| WHAT IS NEEDED |
Only the pictures are to be dropped, and the rest of the data should be copied exactly.

[Collected data]

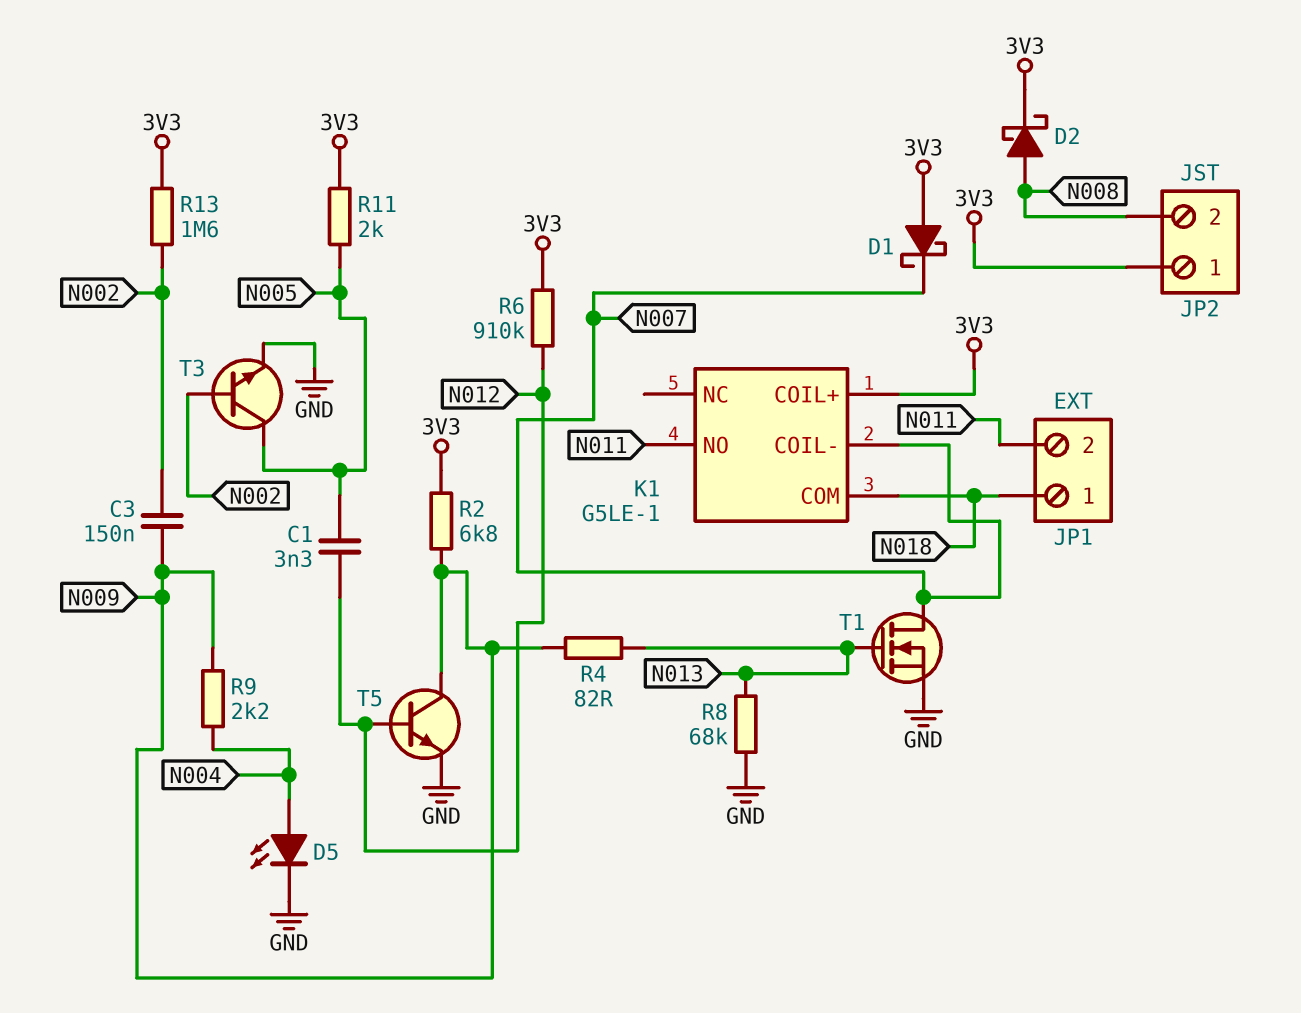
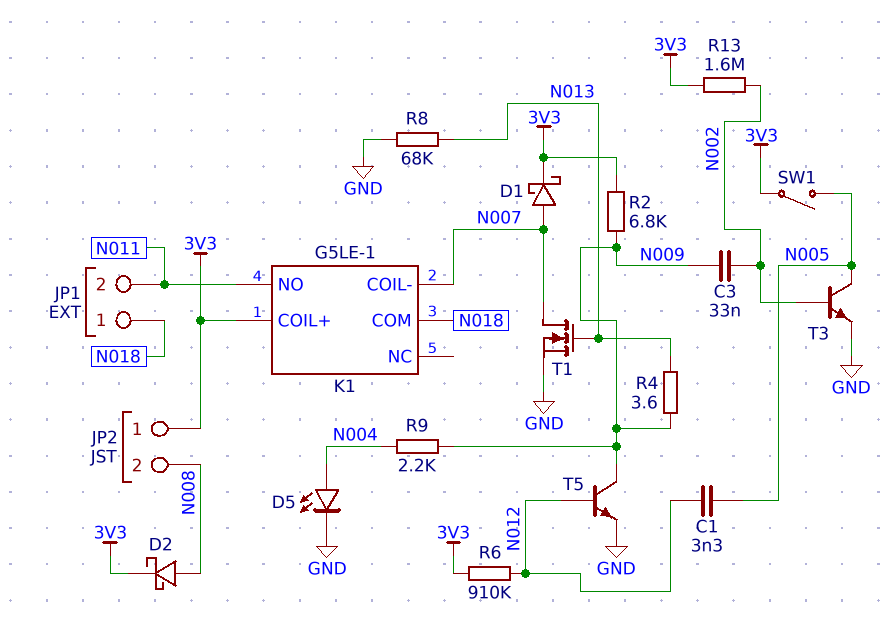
C3: 150nF (N002, N009) -> 33nF (N002, N009)
D1: schottky (A 3V3, K N007) -> schottky (A N007, K 3V3)
R4: 82 (N009, N013) -> 3.6 (N009, N013)
R11: 2k (3V3, N005) -> none
SW1: none -> switch (3V3, N005)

| SOLUTION FOR THIS PROBLEM |
C3: 150nF (N002, N009) -> 33nF (N002, N009)
D1: schottky (A 3V3, K N007) -> schottky (A N007, K 3V3)
R4: 82 (N009, N013) -> 3.6 (N009, N013)
R11: 2k (3V3, N005) -> none
SW1: none -> switch (3V3, N005)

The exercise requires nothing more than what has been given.